An exact reproduction of the listing, minus the pictures, is the required output.

Information supplied -
──────────────────────────────

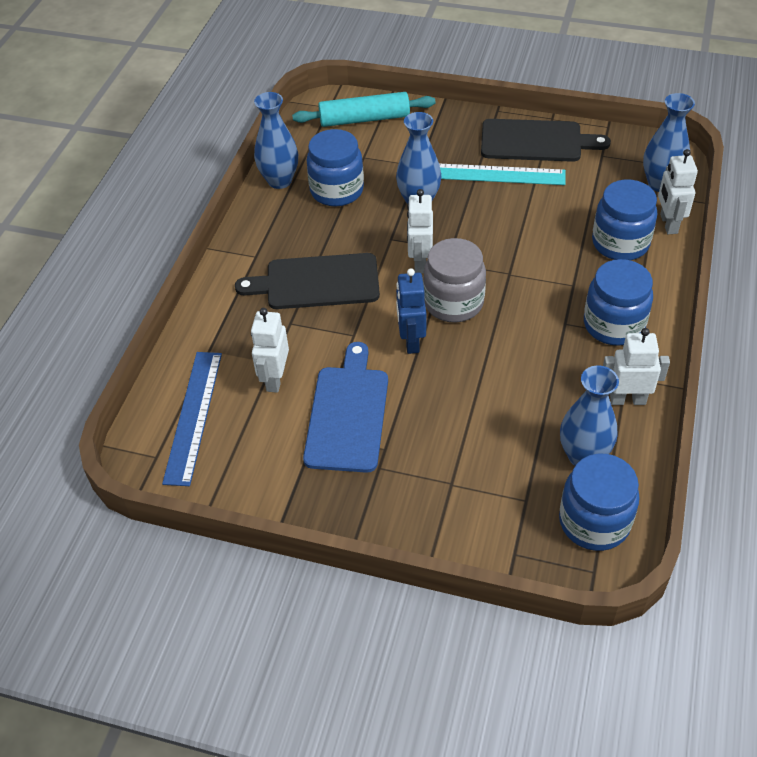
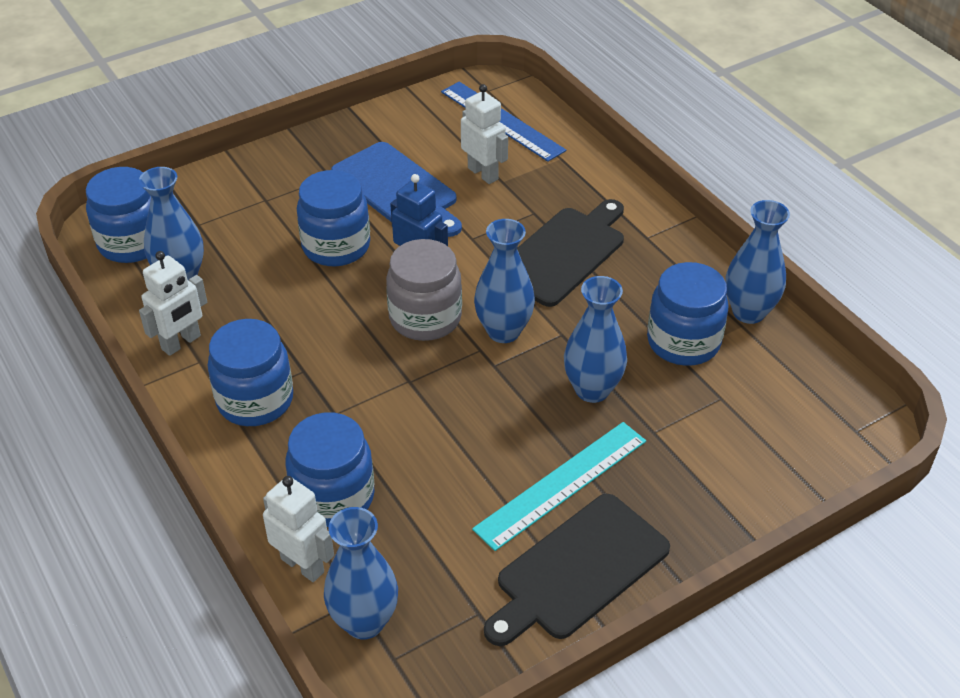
camera: 130 degrees right, 5 degrees down
(364, 119) = (796, 444): turquoise rolling pin -> none
(419, 262) = (503, 331): white robot -> blue vase
(447, 397) = (336, 246): none -> blue jar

──────────────────────────────

Written answer -
camera: 130 degrees right, 5 degrees down
(364, 119) = (796, 444): turquoise rolling pin -> none
(419, 262) = (503, 331): white robot -> blue vase
(447, 397) = (336, 246): none -> blue jar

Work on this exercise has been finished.